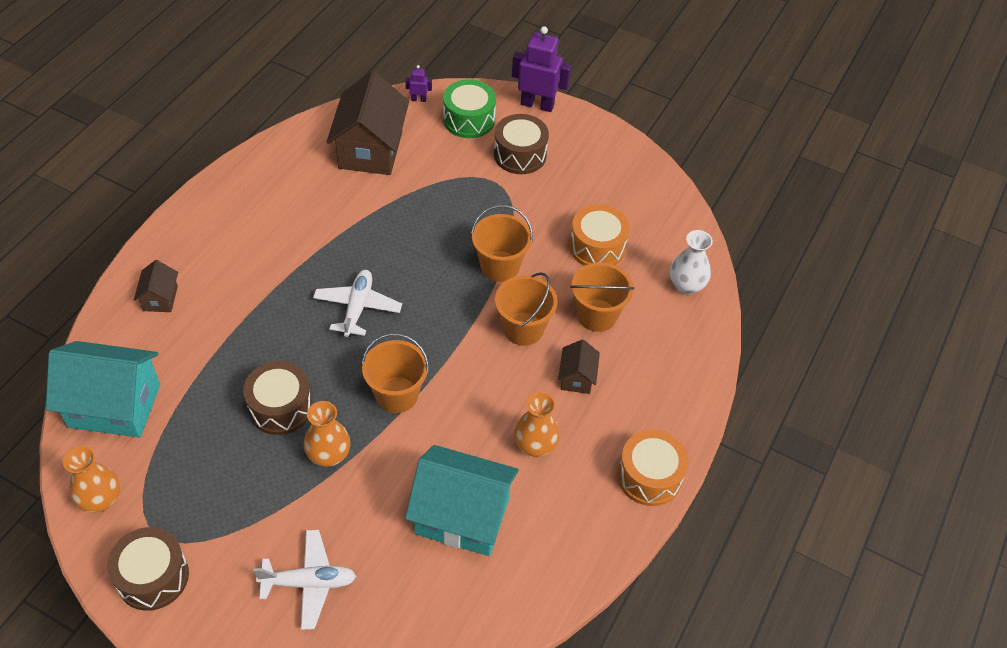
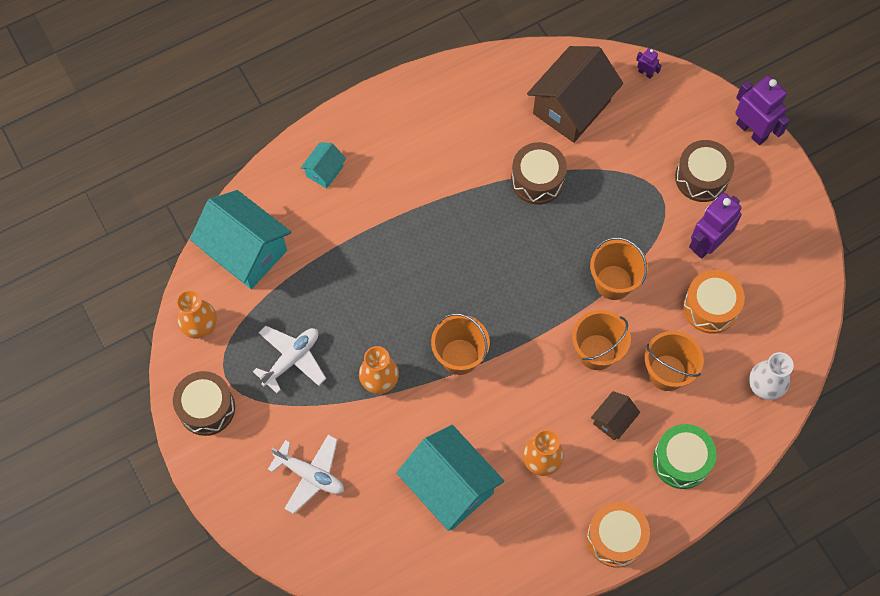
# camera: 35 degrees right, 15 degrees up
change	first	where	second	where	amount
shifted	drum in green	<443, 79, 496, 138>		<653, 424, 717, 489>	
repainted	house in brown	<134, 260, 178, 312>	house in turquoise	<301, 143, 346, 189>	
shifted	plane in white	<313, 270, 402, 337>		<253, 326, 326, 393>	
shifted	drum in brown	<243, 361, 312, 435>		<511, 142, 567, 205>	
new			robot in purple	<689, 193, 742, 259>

• • • • • • •

Copy each line in the entries above where the word "brown" shows up.

repainted	house in brown	<134, 260, 178, 312>	house in turquoise	<301, 143, 346, 189>	
shifted	drum in brown	<243, 361, 312, 435>		<511, 142, 567, 205>	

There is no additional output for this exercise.